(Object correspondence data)

^^^^^^^^^^^^^^^^

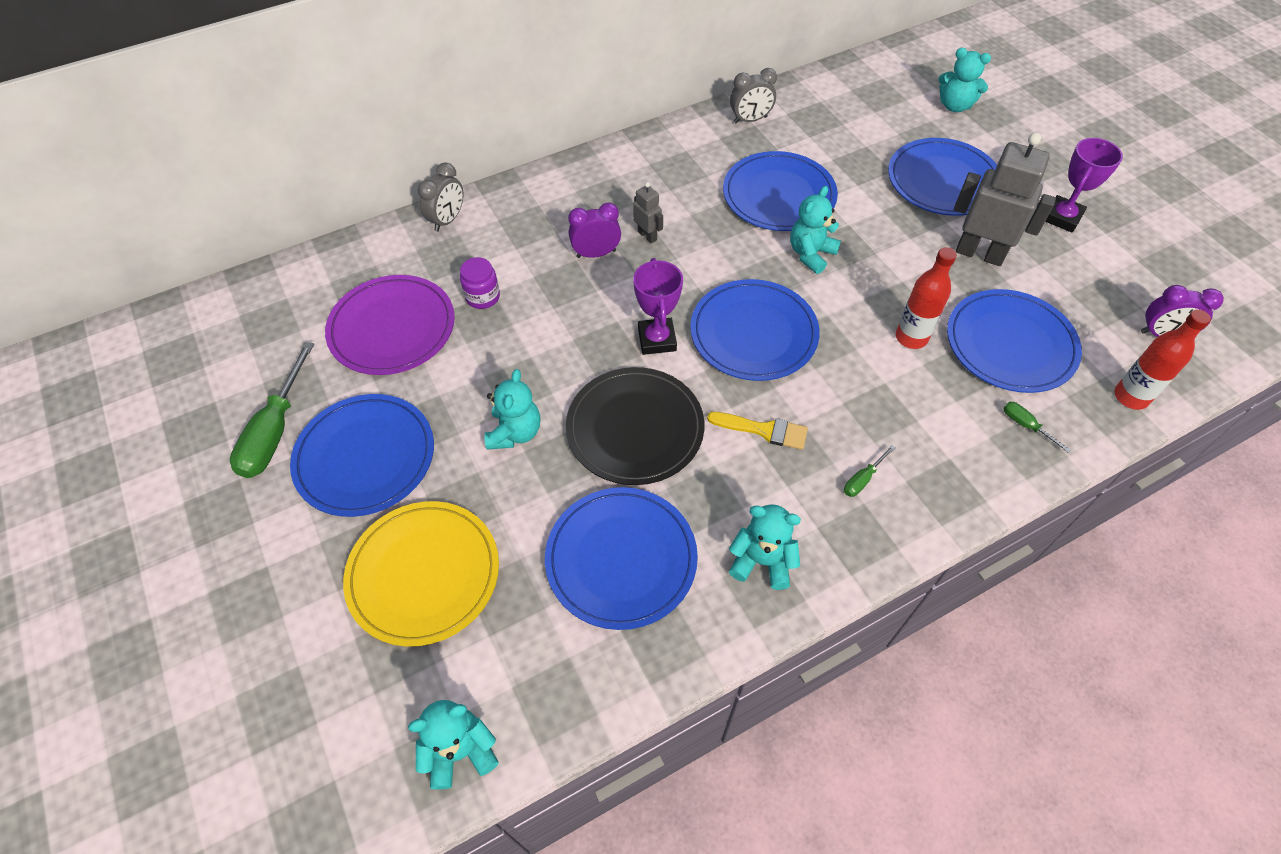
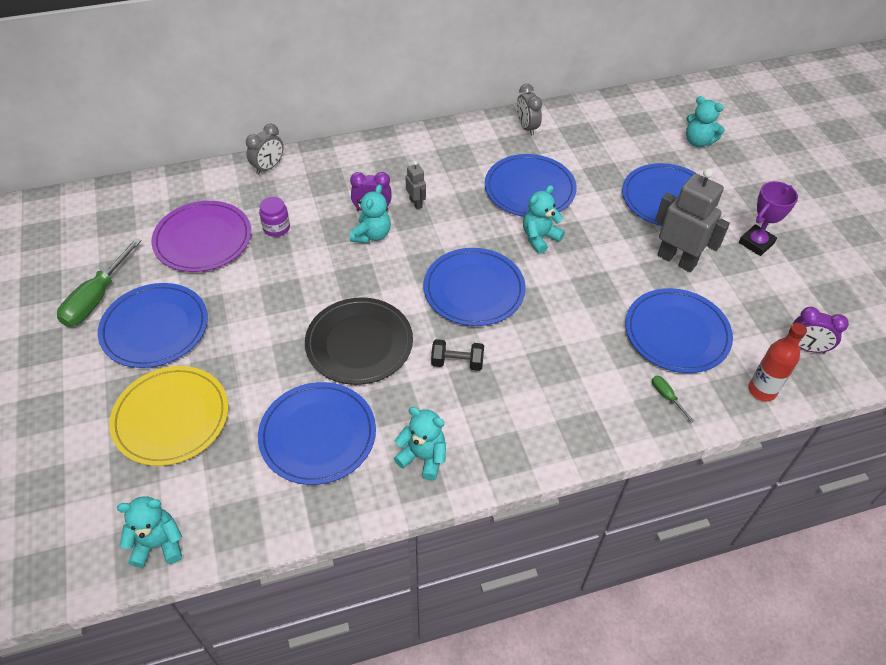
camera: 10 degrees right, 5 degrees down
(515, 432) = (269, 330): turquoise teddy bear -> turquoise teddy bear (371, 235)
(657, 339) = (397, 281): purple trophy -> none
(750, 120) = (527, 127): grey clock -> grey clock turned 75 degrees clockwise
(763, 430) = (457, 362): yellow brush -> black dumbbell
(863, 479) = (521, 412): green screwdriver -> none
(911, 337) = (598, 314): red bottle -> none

^^^^^^^^^^^^^^^^

Task details | Wherever a line above contains the string "degrees", copy that line.

Solution to the problem |
camera: 10 degrees right, 5 degrees down
(750, 120) = (527, 127): grey clock -> grey clock turned 75 degrees clockwise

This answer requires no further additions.